§ **Problem requirements**: All of the data below is to be printed again exactly.

§ **Data excerpts**:
·····

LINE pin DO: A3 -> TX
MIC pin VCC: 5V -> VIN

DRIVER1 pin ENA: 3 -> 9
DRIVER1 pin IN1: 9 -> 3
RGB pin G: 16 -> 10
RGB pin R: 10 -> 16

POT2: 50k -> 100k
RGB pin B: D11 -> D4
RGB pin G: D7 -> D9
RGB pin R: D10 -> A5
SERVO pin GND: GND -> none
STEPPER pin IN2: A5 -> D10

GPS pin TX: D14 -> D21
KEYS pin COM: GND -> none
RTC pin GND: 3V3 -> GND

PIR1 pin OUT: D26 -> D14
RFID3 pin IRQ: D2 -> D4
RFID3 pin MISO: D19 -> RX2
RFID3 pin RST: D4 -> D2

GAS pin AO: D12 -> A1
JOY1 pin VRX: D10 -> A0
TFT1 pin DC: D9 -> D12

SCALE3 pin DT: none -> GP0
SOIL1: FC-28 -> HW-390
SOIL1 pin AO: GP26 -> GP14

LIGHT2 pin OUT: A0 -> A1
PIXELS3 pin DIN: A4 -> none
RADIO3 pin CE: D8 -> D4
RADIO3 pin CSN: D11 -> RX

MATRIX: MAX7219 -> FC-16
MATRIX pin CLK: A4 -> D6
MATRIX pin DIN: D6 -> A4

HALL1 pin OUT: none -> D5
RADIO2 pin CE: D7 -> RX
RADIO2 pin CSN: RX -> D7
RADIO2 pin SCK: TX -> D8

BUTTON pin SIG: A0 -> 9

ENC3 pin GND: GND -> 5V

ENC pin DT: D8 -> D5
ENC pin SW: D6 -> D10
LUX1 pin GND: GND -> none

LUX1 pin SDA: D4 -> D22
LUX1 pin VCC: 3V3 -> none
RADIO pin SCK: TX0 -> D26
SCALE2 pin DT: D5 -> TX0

·····

§ **Result for this task**:
LINE pin DO: A3 -> TX
MIC pin VCC: 5V -> VIN

DRIVER1 pin ENA: 3 -> 9
DRIVER1 pin IN1: 9 -> 3
RGB pin G: 16 -> 10
RGB pin R: 10 -> 16

POT2: 50k -> 100k
RGB pin B: D11 -> D4
RGB pin G: D7 -> D9
RGB pin R: D10 -> A5
SERVO pin GND: GND -> none
STEPPER pin IN2: A5 -> D10

GPS pin TX: D14 -> D21
KEYS pin COM: GND -> none
RTC pin GND: 3V3 -> GND

PIR1 pin OUT: D26 -> D14
RFID3 pin IRQ: D2 -> D4
RFID3 pin MISO: D19 -> RX2
RFID3 pin RST: D4 -> D2

GAS pin AO: D12 -> A1
JOY1 pin VRX: D10 -> A0
TFT1 pin DC: D9 -> D12

SCALE3 pin DT: none -> GP0
SOIL1: FC-28 -> HW-390
SOIL1 pin AO: GP26 -> GP14

LIGHT2 pin OUT: A0 -> A1
PIXELS3 pin DIN: A4 -> none
RADIO3 pin CE: D8 -> D4
RADIO3 pin CSN: D11 -> RX

MATRIX: MAX7219 -> FC-16
MATRIX pin CLK: A4 -> D6
MATRIX pin DIN: D6 -> A4

HALL1 pin OUT: none -> D5
RADIO2 pin CE: D7 -> RX
RADIO2 pin CSN: RX -> D7
RADIO2 pin SCK: TX -> D8

BUTTON pin SIG: A0 -> 9

ENC3 pin GND: GND -> 5V

ENC pin DT: D8 -> D5
ENC pin SW: D6 -> D10
LUX1 pin GND: GND -> none

LUX1 pin SDA: D4 -> D22
LUX1 pin VCC: 3V3 -> none
RADIO pin SCK: TX0 -> D26
SCALE2 pin DT: D5 -> TX0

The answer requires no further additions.